■ Work to be completed
Below are the records; pull every line that includes "blue".

■ Data

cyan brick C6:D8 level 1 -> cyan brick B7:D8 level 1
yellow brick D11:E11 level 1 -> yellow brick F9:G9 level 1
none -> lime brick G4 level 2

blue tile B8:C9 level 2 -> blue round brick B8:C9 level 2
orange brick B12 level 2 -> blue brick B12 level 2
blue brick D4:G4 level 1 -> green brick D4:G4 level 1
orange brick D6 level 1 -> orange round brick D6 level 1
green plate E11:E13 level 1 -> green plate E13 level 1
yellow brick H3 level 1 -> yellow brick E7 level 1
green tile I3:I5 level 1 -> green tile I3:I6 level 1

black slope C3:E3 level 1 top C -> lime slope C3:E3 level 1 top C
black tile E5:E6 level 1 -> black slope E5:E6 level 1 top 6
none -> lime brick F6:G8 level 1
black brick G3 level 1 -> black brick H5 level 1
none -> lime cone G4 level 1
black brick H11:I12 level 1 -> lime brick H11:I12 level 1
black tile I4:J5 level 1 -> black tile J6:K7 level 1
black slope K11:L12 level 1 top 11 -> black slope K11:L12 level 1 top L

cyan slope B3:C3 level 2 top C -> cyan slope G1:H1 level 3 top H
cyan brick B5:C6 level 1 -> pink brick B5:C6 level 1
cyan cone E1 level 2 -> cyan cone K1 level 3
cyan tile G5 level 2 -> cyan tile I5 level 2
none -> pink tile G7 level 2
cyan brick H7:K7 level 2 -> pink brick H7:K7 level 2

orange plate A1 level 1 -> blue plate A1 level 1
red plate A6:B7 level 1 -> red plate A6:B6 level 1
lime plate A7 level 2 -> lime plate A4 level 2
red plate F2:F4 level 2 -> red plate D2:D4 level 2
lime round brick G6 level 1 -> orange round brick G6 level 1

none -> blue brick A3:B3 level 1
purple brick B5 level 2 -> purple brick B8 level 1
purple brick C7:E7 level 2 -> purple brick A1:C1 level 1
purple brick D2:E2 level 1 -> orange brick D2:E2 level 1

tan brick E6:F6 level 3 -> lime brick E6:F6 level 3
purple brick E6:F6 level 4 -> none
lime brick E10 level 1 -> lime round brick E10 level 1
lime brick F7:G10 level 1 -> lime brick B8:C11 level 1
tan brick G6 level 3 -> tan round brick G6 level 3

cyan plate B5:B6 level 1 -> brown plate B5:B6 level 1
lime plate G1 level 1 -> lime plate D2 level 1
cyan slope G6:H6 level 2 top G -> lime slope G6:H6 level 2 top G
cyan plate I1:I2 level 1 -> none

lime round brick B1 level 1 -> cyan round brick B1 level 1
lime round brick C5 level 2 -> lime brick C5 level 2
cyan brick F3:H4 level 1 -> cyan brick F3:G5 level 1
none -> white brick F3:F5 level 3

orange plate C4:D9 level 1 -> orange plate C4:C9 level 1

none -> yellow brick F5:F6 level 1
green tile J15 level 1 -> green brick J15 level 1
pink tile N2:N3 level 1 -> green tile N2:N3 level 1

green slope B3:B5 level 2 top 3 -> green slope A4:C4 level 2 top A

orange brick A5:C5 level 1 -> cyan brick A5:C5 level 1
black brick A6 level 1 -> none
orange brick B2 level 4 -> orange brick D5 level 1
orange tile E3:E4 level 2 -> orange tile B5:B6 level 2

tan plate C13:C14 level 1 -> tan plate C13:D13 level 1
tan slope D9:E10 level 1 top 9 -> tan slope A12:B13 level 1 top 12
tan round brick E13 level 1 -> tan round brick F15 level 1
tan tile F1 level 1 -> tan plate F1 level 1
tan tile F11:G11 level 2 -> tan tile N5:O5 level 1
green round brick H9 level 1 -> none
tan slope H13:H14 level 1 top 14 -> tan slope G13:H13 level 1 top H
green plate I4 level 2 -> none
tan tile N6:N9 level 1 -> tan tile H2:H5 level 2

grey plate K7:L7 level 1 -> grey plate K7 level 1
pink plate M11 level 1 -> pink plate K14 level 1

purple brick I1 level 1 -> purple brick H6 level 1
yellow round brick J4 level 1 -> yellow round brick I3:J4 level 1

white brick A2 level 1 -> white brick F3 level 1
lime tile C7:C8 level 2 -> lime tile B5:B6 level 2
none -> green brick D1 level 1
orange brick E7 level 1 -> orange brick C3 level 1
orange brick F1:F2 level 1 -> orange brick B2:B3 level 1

■ Answer to this exercise
blue tile B8:C9 level 2 -> blue round brick B8:C9 level 2
orange brick B12 level 2 -> blue brick B12 level 2
blue brick D4:G4 level 1 -> green brick D4:G4 level 1
orange plate A1 level 1 -> blue plate A1 level 1
none -> blue brick A3:B3 level 1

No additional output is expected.